▶ _Exercise goal_: Write out exactly the lines below that run from the line containing "R3: none -> 330 (BUS_A, BUS_B)" through the last line of the records.

Collected data entries:
□ □ □

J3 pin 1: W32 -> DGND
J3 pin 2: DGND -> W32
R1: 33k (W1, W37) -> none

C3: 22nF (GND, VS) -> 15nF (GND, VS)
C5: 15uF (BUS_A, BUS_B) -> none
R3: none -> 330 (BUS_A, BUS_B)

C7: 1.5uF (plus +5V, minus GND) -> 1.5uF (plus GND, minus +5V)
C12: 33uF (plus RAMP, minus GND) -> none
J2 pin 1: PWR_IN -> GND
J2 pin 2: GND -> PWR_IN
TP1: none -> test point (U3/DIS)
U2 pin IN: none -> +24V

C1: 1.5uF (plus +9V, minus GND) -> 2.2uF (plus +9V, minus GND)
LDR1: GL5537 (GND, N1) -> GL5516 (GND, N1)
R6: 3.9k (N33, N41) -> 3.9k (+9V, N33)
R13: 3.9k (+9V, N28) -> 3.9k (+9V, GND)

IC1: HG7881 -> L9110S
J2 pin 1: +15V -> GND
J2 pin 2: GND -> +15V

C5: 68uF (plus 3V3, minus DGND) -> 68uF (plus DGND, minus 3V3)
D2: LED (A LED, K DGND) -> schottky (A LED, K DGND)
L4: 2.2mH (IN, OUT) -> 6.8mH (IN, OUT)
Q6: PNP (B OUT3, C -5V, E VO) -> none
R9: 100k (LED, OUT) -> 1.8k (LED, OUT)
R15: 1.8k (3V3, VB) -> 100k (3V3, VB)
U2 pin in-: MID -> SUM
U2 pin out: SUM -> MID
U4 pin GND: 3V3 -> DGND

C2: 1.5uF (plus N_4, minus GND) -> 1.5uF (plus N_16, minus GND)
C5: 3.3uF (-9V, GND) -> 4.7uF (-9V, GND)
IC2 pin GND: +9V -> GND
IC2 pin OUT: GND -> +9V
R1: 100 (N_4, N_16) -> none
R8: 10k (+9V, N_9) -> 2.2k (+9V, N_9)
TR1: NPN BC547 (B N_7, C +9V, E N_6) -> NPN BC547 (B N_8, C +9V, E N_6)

□ □ □

▶ _Written answer_:
R3: none -> 330 (BUS_A, BUS_B)

C7: 1.5uF (plus +5V, minus GND) -> 1.5uF (plus GND, minus +5V)
C12: 33uF (plus RAMP, minus GND) -> none
J2 pin 1: PWR_IN -> GND
J2 pin 2: GND -> PWR_IN
TP1: none -> test point (U3/DIS)
U2 pin IN: none -> +24V

C1: 1.5uF (plus +9V, minus GND) -> 2.2uF (plus +9V, minus GND)
LDR1: GL5537 (GND, N1) -> GL5516 (GND, N1)
R6: 3.9k (N33, N41) -> 3.9k (+9V, N33)
R13: 3.9k (+9V, N28) -> 3.9k (+9V, GND)

IC1: HG7881 -> L9110S
J2 pin 1: +15V -> GND
J2 pin 2: GND -> +15V

C5: 68uF (plus 3V3, minus DGND) -> 68uF (plus DGND, minus 3V3)
D2: LED (A LED, K DGND) -> schottky (A LED, K DGND)
L4: 2.2mH (IN, OUT) -> 6.8mH (IN, OUT)
Q6: PNP (B OUT3, C -5V, E VO) -> none
R9: 100k (LED, OUT) -> 1.8k (LED, OUT)
R15: 1.8k (3V3, VB) -> 100k (3V3, VB)
U2 pin in-: MID -> SUM
U2 pin out: SUM -> MID
U4 pin GND: 3V3 -> DGND

C2: 1.5uF (plus N_4, minus GND) -> 1.5uF (plus N_16, minus GND)
C5: 3.3uF (-9V, GND) -> 4.7uF (-9V, GND)
IC2 pin GND: +9V -> GND
IC2 pin OUT: GND -> +9V
R1: 100 (N_4, N_16) -> none
R8: 10k (+9V, N_9) -> 2.2k (+9V, N_9)
TR1: NPN BC547 (B N_7, C +9V, E N_6) -> NPN BC547 (B N_8, C +9V, E N_6)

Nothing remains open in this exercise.